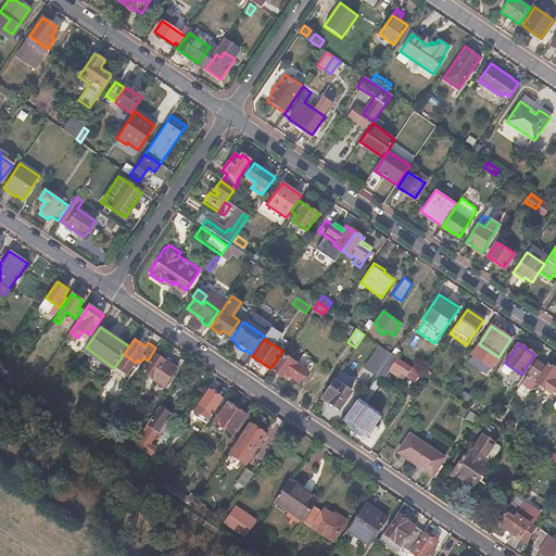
[(363,366),(375,375),(390,353),(378,344),(363,366)]
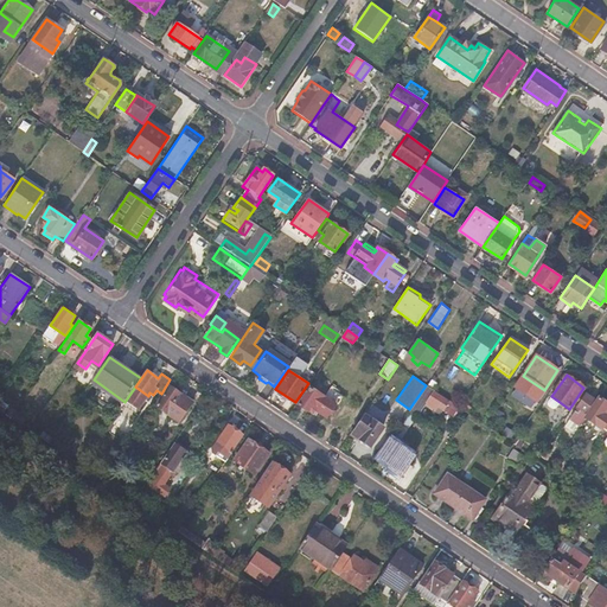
[(458,383),(451,377),(445,384),(454,390),(458,383)]
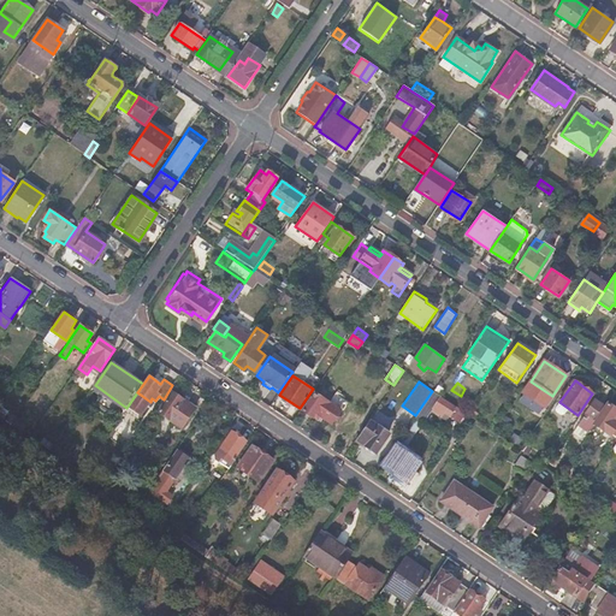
[(415,415),(424,420),(434,404),(449,414),(454,407),(439,397),(440,396),(433,391),(432,390),(432,391),(415,415)]
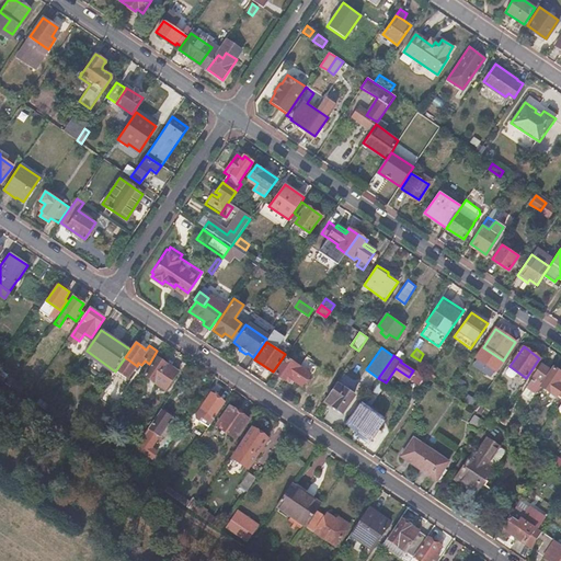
[(144,375),(165,389),(179,371),(157,356),(144,375)]
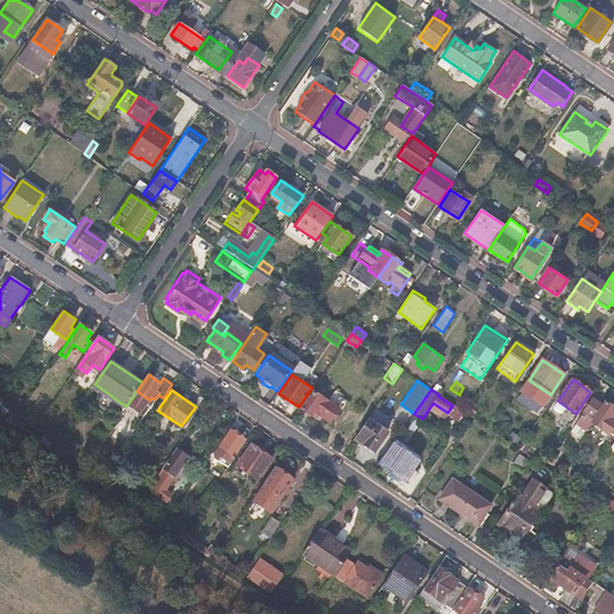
[(338,409),(313,391),(301,408),(312,415),(315,410),(330,420),(338,409)]
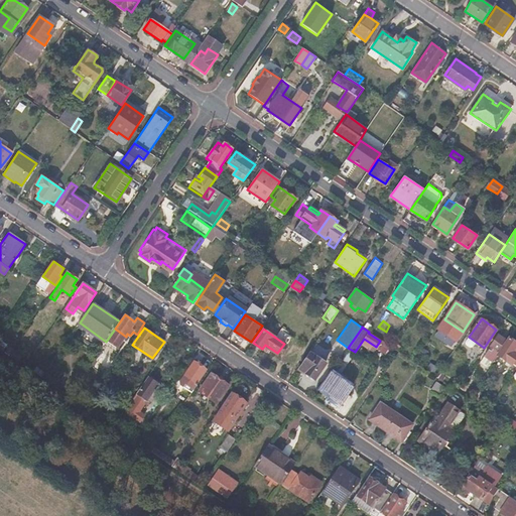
[(492,363),(497,356),(506,342),(499,336),(491,347),(493,349),(491,352),(489,350),(484,357),(492,363)]
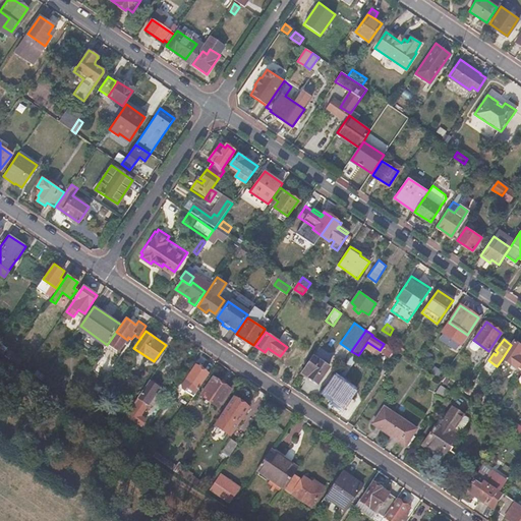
[(516,367),(520,370),(520,351),(520,349),(520,346),(514,341),(511,345),(502,359),(516,368),(516,367)]
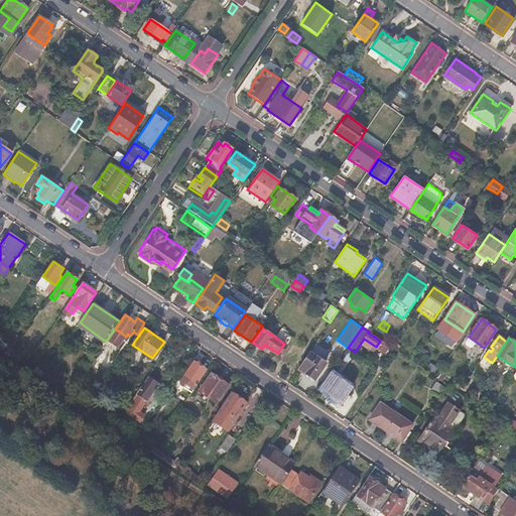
[(309,351),(297,367),(313,379),(326,363),(309,351)]
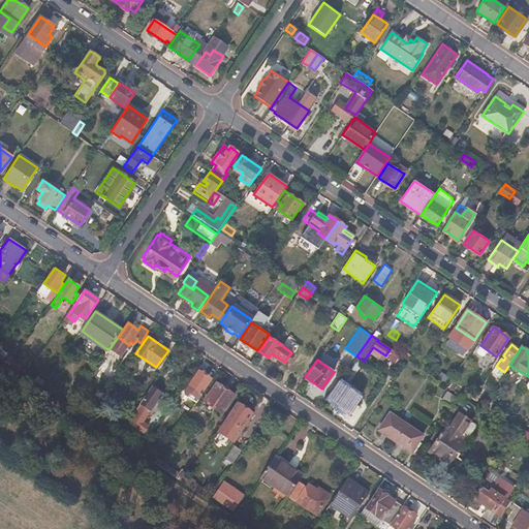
[(193,389),(188,397),(196,402),(212,380),(199,371),(189,385),(193,389)]
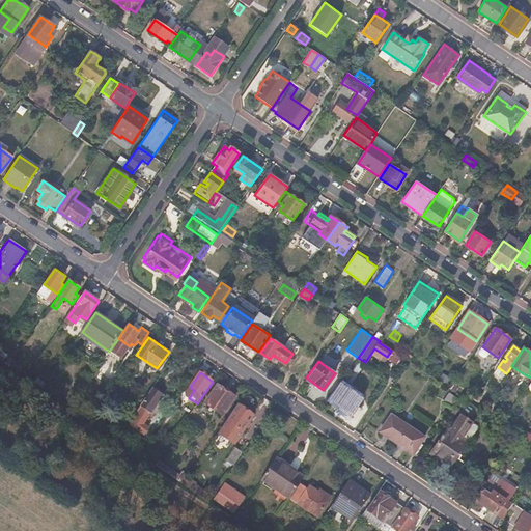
[(38,378),(34,383),(43,389),(47,384),(38,378)]
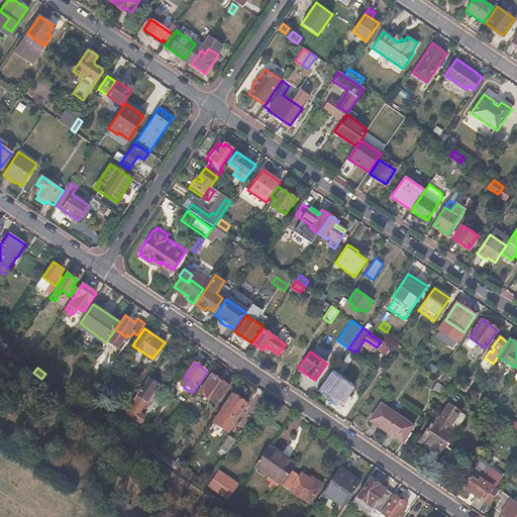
[(217,405),(230,388),(213,376),(201,393),(217,405)]
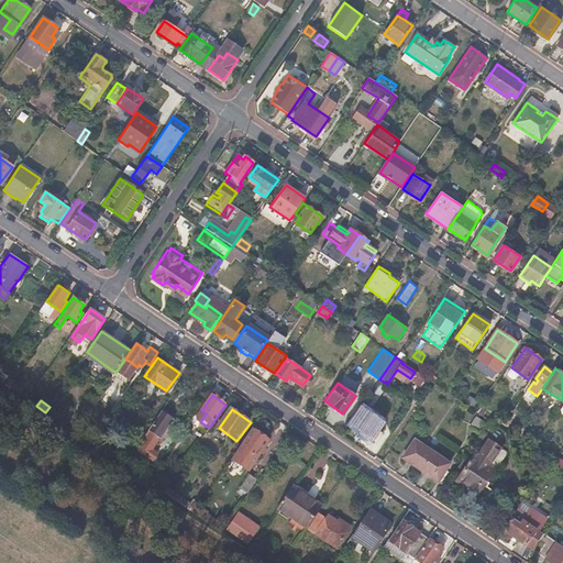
[(375,430),(381,422),(362,409),(351,423),(360,429),(360,433),(364,437),(371,435),(377,440),(381,434),(375,430)]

> What you are asked to do
Above are the records; repeat their lines from the first through the line containing "[(144,375),(165,389),(179,371),(157,356),(144,375)]", and leave out each picture.

> Written solution
[(363,366),(375,375),(390,353),(378,344),(363,366)]
[(458,383),(451,377),(445,384),(454,390),(458,383)]
[(415,415),(424,420),(434,404),(449,414),(454,407),(439,397),(440,396),(433,391),(432,390),(432,391),(415,415)]
[(144,375),(165,389),(179,371),(157,356),(144,375)]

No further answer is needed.